» **YOUR TASK**
Could you copy out all of the data below, putting "face" wherever "dial" appears and leaving everything else as it is?

» **EXTRACTED RECORDS**
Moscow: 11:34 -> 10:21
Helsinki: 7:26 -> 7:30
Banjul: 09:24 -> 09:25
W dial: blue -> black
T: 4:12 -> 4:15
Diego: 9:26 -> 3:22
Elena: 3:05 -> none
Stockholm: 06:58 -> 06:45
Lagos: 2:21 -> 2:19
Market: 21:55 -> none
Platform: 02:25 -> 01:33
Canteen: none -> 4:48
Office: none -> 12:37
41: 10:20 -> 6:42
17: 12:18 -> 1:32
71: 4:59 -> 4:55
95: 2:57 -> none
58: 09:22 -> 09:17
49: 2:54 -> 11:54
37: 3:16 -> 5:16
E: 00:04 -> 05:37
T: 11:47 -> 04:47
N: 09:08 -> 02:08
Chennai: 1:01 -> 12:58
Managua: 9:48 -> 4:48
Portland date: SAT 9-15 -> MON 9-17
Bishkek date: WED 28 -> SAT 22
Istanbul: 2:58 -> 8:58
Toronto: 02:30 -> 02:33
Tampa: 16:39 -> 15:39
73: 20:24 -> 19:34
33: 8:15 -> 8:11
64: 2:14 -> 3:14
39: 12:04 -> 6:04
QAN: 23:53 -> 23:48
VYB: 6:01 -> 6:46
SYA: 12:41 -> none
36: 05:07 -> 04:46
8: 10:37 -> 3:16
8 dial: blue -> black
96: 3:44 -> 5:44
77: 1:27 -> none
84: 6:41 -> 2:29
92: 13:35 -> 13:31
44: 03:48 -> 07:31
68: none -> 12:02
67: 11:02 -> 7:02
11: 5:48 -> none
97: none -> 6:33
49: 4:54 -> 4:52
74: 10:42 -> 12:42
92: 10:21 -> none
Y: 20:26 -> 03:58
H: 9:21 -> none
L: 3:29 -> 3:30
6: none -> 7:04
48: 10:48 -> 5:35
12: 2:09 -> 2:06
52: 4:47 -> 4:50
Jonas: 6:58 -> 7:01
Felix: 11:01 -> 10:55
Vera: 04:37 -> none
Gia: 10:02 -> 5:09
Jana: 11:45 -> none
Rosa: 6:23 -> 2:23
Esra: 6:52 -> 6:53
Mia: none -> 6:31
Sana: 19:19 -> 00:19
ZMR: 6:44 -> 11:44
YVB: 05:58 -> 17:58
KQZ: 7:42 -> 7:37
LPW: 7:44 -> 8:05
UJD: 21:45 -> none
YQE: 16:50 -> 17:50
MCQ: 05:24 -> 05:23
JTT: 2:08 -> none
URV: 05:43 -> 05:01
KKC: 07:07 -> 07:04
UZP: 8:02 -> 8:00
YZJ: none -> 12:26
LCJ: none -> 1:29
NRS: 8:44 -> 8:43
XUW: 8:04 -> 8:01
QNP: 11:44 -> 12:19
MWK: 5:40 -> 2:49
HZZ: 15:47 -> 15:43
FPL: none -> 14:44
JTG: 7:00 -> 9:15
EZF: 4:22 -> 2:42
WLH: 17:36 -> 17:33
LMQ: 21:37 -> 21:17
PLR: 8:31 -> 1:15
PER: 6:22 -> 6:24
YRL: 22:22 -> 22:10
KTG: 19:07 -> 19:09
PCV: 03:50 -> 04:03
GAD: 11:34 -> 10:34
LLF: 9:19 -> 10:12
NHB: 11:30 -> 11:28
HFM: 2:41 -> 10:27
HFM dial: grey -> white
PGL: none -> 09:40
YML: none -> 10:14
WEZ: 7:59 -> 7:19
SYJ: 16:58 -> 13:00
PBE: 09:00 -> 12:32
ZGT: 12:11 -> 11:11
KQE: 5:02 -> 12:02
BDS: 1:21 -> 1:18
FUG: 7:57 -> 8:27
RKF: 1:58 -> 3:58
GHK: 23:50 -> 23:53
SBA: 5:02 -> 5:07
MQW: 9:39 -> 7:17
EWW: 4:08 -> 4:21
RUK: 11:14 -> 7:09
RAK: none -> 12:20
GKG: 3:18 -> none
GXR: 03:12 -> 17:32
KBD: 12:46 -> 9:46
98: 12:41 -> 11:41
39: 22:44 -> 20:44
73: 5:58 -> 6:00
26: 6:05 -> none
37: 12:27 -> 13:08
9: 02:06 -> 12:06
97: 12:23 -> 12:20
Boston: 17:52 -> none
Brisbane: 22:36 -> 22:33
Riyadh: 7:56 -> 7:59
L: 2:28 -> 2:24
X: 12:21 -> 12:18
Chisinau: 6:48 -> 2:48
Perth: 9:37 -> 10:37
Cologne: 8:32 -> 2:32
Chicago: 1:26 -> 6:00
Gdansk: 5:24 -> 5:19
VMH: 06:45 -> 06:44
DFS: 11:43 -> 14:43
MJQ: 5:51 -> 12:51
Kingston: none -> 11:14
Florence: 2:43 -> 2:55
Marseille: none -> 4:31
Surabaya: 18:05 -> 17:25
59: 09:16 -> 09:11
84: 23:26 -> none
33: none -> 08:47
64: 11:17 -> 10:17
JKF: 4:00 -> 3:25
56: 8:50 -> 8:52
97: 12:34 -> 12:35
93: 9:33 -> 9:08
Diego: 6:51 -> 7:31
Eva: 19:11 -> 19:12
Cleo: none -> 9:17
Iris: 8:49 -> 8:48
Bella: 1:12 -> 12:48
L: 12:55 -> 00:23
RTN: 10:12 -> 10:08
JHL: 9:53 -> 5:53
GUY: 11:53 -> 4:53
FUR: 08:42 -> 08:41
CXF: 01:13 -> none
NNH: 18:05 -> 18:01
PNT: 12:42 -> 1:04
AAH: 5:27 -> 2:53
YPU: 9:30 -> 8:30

» **EXPECTED ANSWER**
Moscow: 11:34 -> 10:21
Helsinki: 7:26 -> 7:30
Banjul: 09:24 -> 09:25
W face: blue -> black
T: 4:12 -> 4:15
Diego: 9:26 -> 3:22
Elena: 3:05 -> none
Stockholm: 06:58 -> 06:45
Lagos: 2:21 -> 2:19
Market: 21:55 -> none
Platform: 02:25 -> 01:33
Canteen: none -> 4:48
Office: none -> 12:37
41: 10:20 -> 6:42
17: 12:18 -> 1:32
71: 4:59 -> 4:55
95: 2:57 -> none
58: 09:22 -> 09:17
49: 2:54 -> 11:54
37: 3:16 -> 5:16
E: 00:04 -> 05:37
T: 11:47 -> 04:47
N: 09:08 -> 02:08
Chennai: 1:01 -> 12:58
Managua: 9:48 -> 4:48
Portland date: SAT 9-15 -> MON 9-17
Bishkek date: WED 28 -> SAT 22
Istanbul: 2:58 -> 8:58
Toronto: 02:30 -> 02:33
Tampa: 16:39 -> 15:39
73: 20:24 -> 19:34
33: 8:15 -> 8:11
64: 2:14 -> 3:14
39: 12:04 -> 6:04
QAN: 23:53 -> 23:48
VYB: 6:01 -> 6:46
SYA: 12:41 -> none
36: 05:07 -> 04:46
8: 10:37 -> 3:16
8 face: blue -> black
96: 3:44 -> 5:44
77: 1:27 -> none
84: 6:41 -> 2:29
92: 13:35 -> 13:31
44: 03:48 -> 07:31
68: none -> 12:02
67: 11:02 -> 7:02
11: 5:48 -> none
97: none -> 6:33
49: 4:54 -> 4:52
74: 10:42 -> 12:42
92: 10:21 -> none
Y: 20:26 -> 03:58
H: 9:21 -> none
L: 3:29 -> 3:30
6: none -> 7:04
48: 10:48 -> 5:35
12: 2:09 -> 2:06
52: 4:47 -> 4:50
Jonas: 6:58 -> 7:01
Felix: 11:01 -> 10:55
Vera: 04:37 -> none
Gia: 10:02 -> 5:09
Jana: 11:45 -> none
Rosa: 6:23 -> 2:23
Esra: 6:52 -> 6:53
Mia: none -> 6:31
Sana: 19:19 -> 00:19
ZMR: 6:44 -> 11:44
YVB: 05:58 -> 17:58
KQZ: 7:42 -> 7:37
LPW: 7:44 -> 8:05
UJD: 21:45 -> none
YQE: 16:50 -> 17:50
MCQ: 05:24 -> 05:23
JTT: 2:08 -> none
URV: 05:43 -> 05:01
KKC: 07:07 -> 07:04
UZP: 8:02 -> 8:00
YZJ: none -> 12:26
LCJ: none -> 1:29
NRS: 8:44 -> 8:43
XUW: 8:04 -> 8:01
QNP: 11:44 -> 12:19
MWK: 5:40 -> 2:49
HZZ: 15:47 -> 15:43
FPL: none -> 14:44
JTG: 7:00 -> 9:15
EZF: 4:22 -> 2:42
WLH: 17:36 -> 17:33
LMQ: 21:37 -> 21:17
PLR: 8:31 -> 1:15
PER: 6:22 -> 6:24
YRL: 22:22 -> 22:10
KTG: 19:07 -> 19:09
PCV: 03:50 -> 04:03
GAD: 11:34 -> 10:34
LLF: 9:19 -> 10:12
NHB: 11:30 -> 11:28
HFM: 2:41 -> 10:27
HFM face: grey -> white
PGL: none -> 09:40
YML: none -> 10:14
WEZ: 7:59 -> 7:19
SYJ: 16:58 -> 13:00
PBE: 09:00 -> 12:32
ZGT: 12:11 -> 11:11
KQE: 5:02 -> 12:02
BDS: 1:21 -> 1:18
FUG: 7:57 -> 8:27
RKF: 1:58 -> 3:58
GHK: 23:50 -> 23:53
SBA: 5:02 -> 5:07
MQW: 9:39 -> 7:17
EWW: 4:08 -> 4:21
RUK: 11:14 -> 7:09
RAK: none -> 12:20
GKG: 3:18 -> none
GXR: 03:12 -> 17:32
KBD: 12:46 -> 9:46
98: 12:41 -> 11:41
39: 22:44 -> 20:44
73: 5:58 -> 6:00
26: 6:05 -> none
37: 12:27 -> 13:08
9: 02:06 -> 12:06
97: 12:23 -> 12:20
Boston: 17:52 -> none
Brisbane: 22:36 -> 22:33
Riyadh: 7:56 -> 7:59
L: 2:28 -> 2:24
X: 12:21 -> 12:18
Chisinau: 6:48 -> 2:48
Perth: 9:37 -> 10:37
Cologne: 8:32 -> 2:32
Chicago: 1:26 -> 6:00
Gdansk: 5:24 -> 5:19
VMH: 06:45 -> 06:44
DFS: 11:43 -> 14:43
MJQ: 5:51 -> 12:51
Kingston: none -> 11:14
Florence: 2:43 -> 2:55
Marseille: none -> 4:31
Surabaya: 18:05 -> 17:25
59: 09:16 -> 09:11
84: 23:26 -> none
33: none -> 08:47
64: 11:17 -> 10:17
JKF: 4:00 -> 3:25
56: 8:50 -> 8:52
97: 12:34 -> 12:35
93: 9:33 -> 9:08
Diego: 6:51 -> 7:31
Eva: 19:11 -> 19:12
Cleo: none -> 9:17
Iris: 8:49 -> 8:48
Bella: 1:12 -> 12:48
L: 12:55 -> 00:23
RTN: 10:12 -> 10:08
JHL: 9:53 -> 5:53
GUY: 11:53 -> 4:53
FUR: 08:42 -> 08:41
CXF: 01:13 -> none
NNH: 18:05 -> 18:01
PNT: 12:42 -> 1:04
AAH: 5:27 -> 2:53
YPU: 9:30 -> 8:30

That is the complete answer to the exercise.